DIRECTION:
Copy every line of the listing below word for word, but leave out the picture markers.

:: DATA PROVIDED

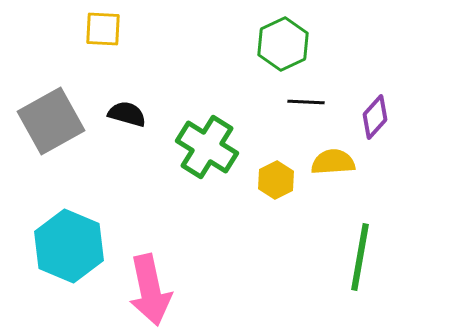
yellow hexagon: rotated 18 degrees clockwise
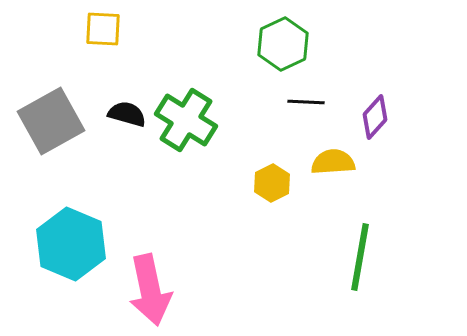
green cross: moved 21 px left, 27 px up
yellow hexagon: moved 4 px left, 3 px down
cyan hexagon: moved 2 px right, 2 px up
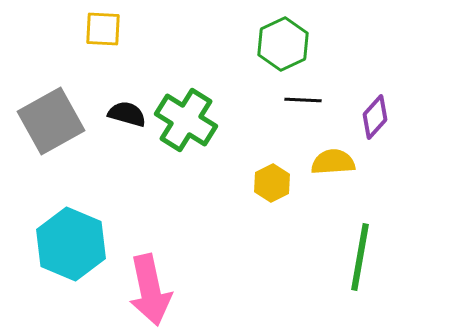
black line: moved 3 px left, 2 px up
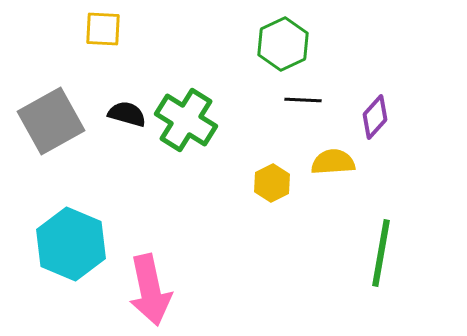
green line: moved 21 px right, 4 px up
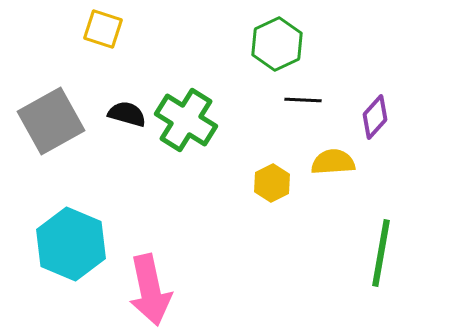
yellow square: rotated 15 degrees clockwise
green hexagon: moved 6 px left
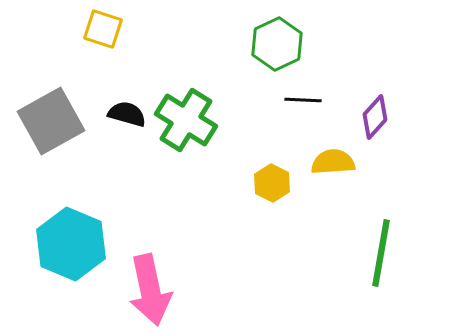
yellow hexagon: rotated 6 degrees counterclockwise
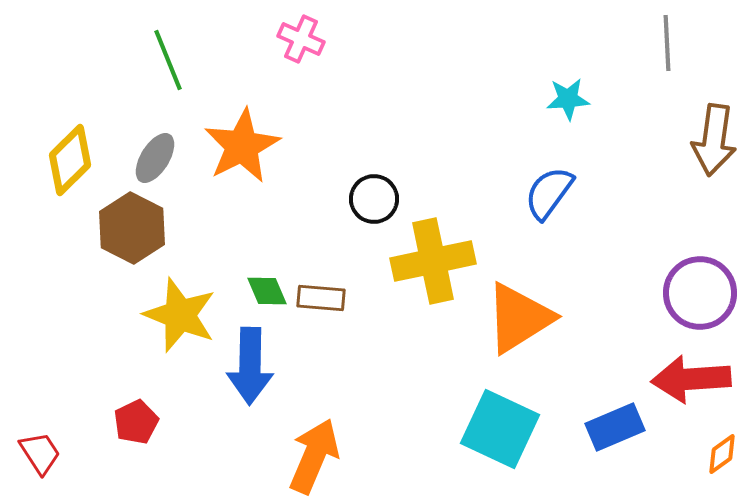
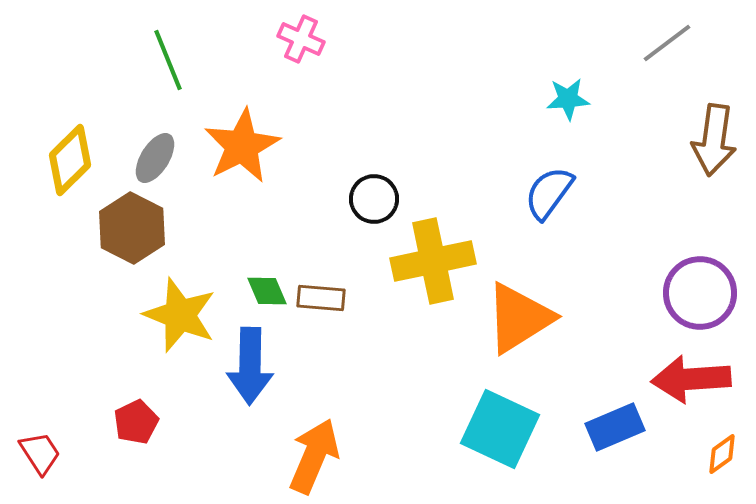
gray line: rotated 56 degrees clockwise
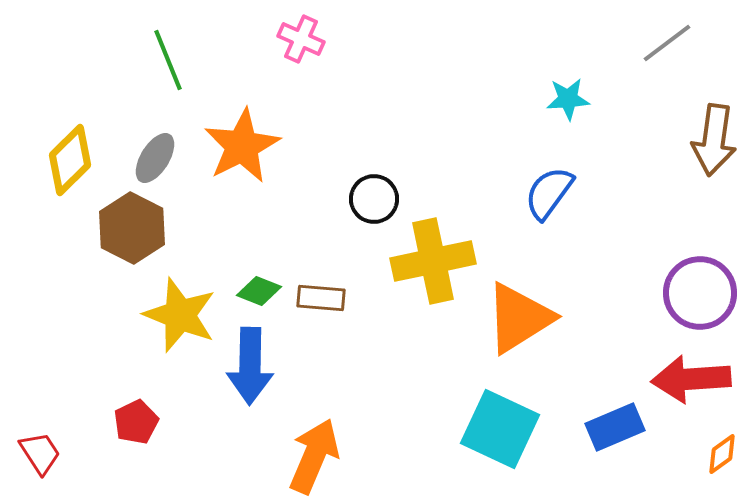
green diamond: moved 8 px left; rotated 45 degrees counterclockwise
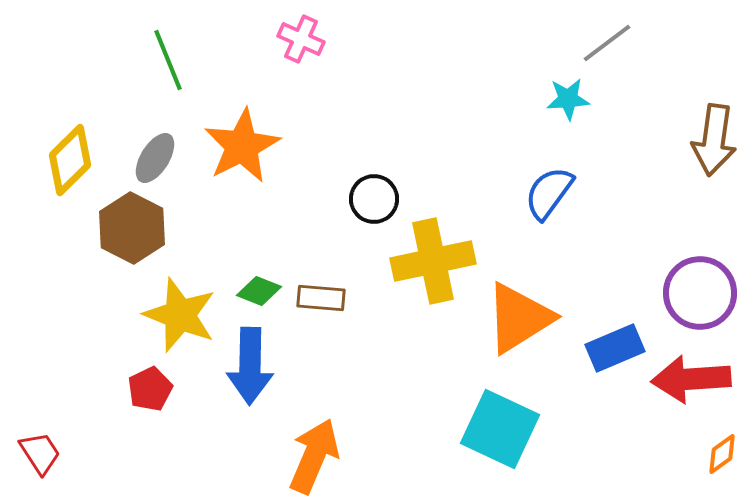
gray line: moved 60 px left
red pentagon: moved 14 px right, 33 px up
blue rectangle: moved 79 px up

::::

THE RESPONSE:
yellow hexagon: rotated 18 degrees clockwise
green cross: moved 21 px left, 27 px up
yellow hexagon: moved 4 px left, 3 px down
cyan hexagon: moved 2 px right, 2 px up
black line: moved 3 px left, 2 px up
green line: moved 21 px right, 4 px up
yellow square: rotated 15 degrees clockwise
green hexagon: moved 6 px left
yellow hexagon: rotated 6 degrees counterclockwise
gray line: rotated 56 degrees clockwise
green diamond: moved 8 px left; rotated 45 degrees counterclockwise
gray line: moved 60 px left
red pentagon: moved 14 px right, 33 px up
blue rectangle: moved 79 px up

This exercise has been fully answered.